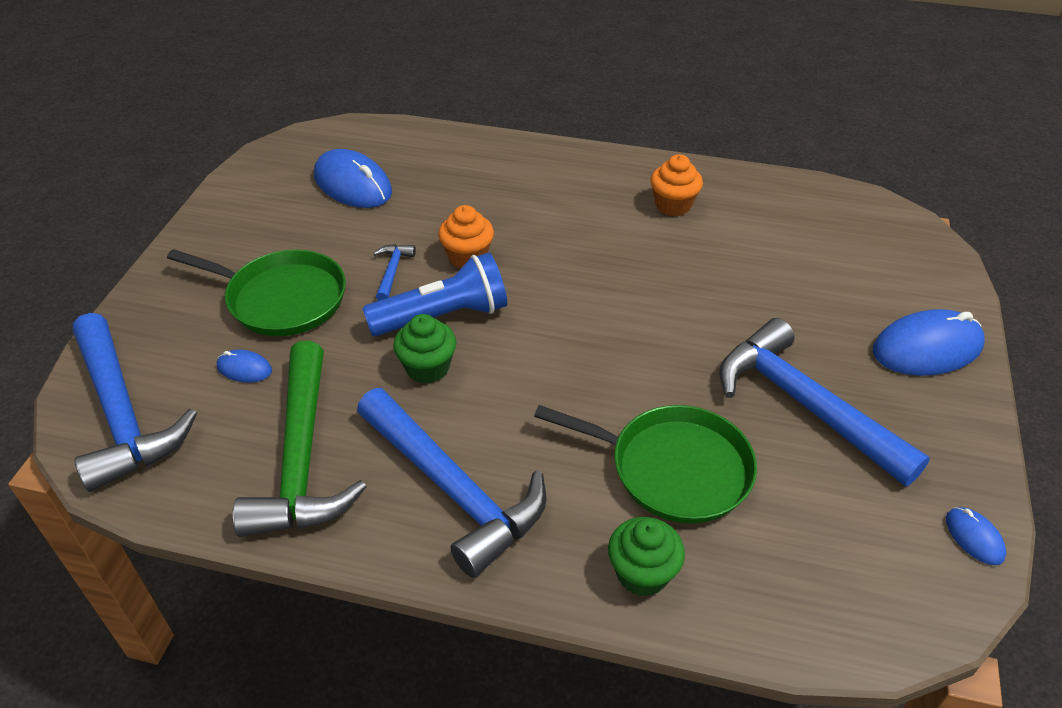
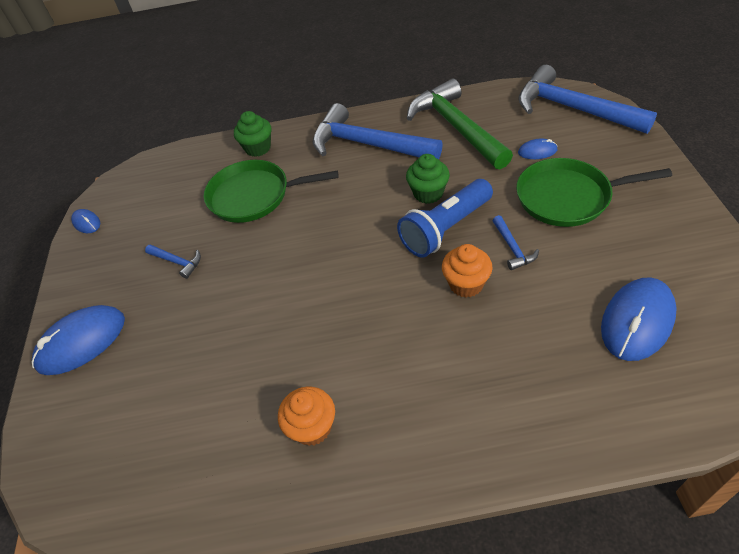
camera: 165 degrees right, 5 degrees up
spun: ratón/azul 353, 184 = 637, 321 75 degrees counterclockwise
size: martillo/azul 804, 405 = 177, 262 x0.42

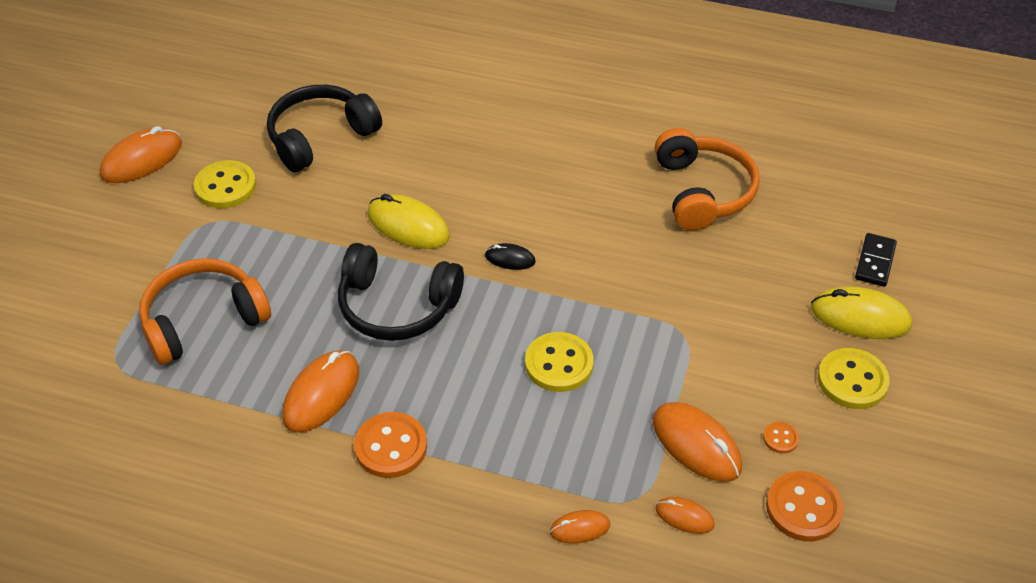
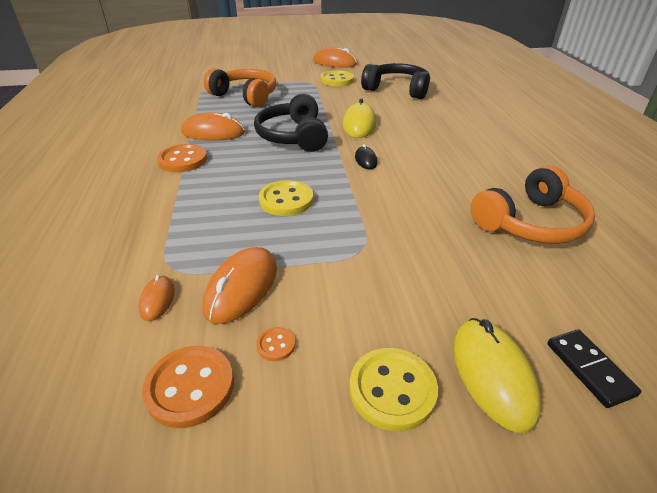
camera: 65 degrees right, 10 degrees down
missing: ratón/naranja 580, 528
spun: ficha de dominó/negro 875, 262 = 589, 369 75 degrees clockwise

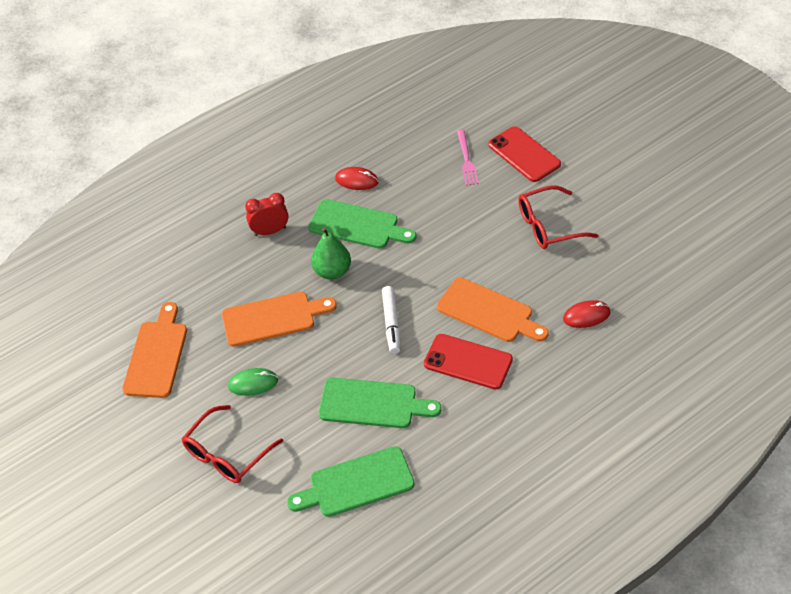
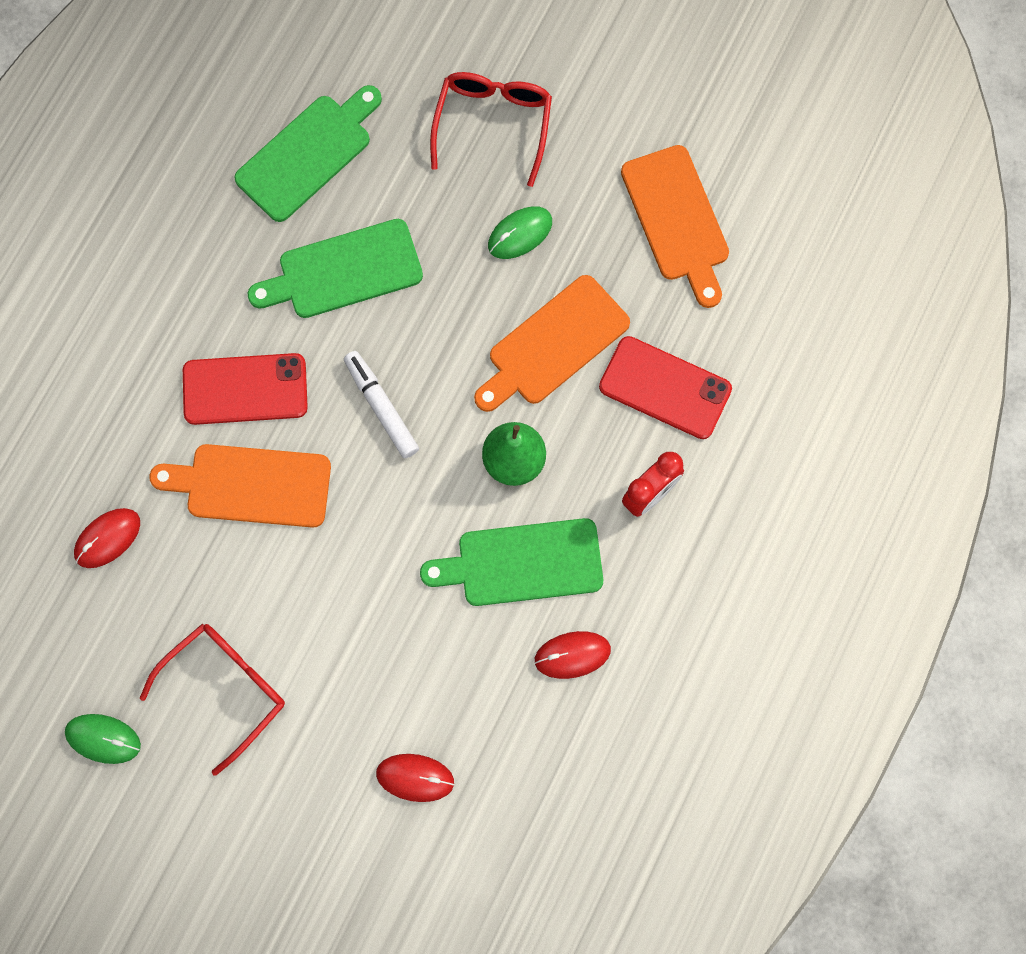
camera: 150 degrees right, 25 degrees up
appeared: ratón/verde 103, 739
relocated: móvil/rojo 524, 154 to 665, 388
exchanged: tenedor/rosa 466, 160 to ratón/rojo 415, 778

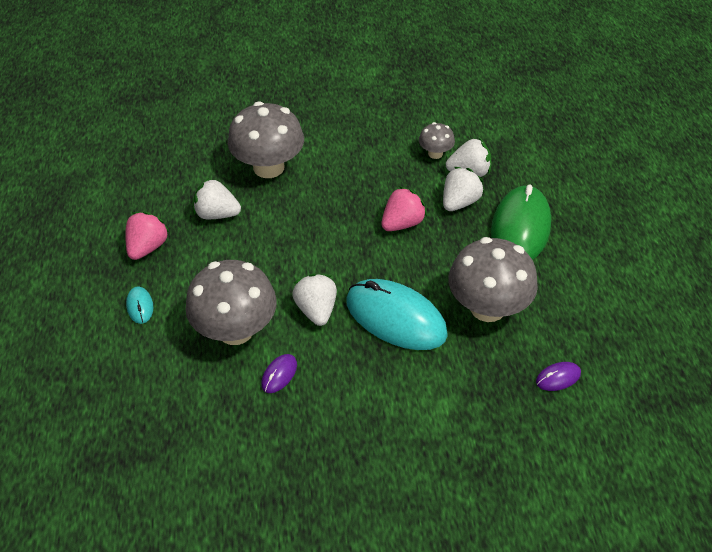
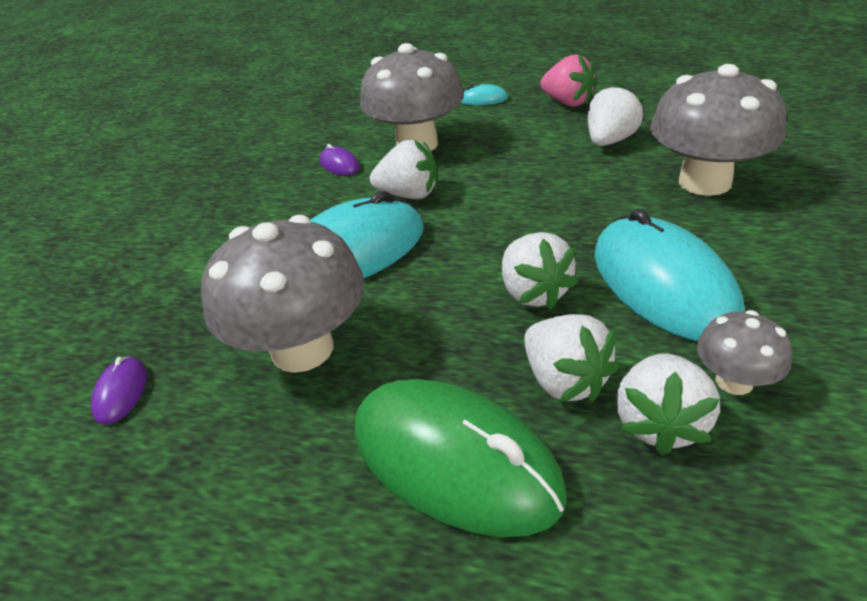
camera: 115 degrees right, 10 degrees down
appeared: ratón/turquesa 663, 284
colour: fresa/rosa 402, 223 to fresa/blanco 534, 293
- - - - - - -
> **Exercise aim**: Reproduce, with the pictures omitted, exactly those lines that run from the line with "spun: ratón/azul 353, 184" to the last line of the material, both ends included.

> **Solution to this task**:
spun: ratón/azul 353, 184 = 637, 321 75 degrees counterclockwise
size: martillo/azul 804, 405 = 177, 262 x0.42

camera: 65 degrees right, 10 degrees down
missing: ratón/naranja 580, 528
spun: ficha de dominó/negro 875, 262 = 589, 369 75 degrees clockwise

camera: 150 degrees right, 25 degrees up
appeared: ratón/verde 103, 739
relocated: móvil/rojo 524, 154 to 665, 388
exchanged: tenedor/rosa 466, 160 to ratón/rojo 415, 778

camera: 115 degrees right, 10 degrees down
appeared: ratón/turquesa 663, 284
colour: fresa/rosa 402, 223 to fresa/blanco 534, 293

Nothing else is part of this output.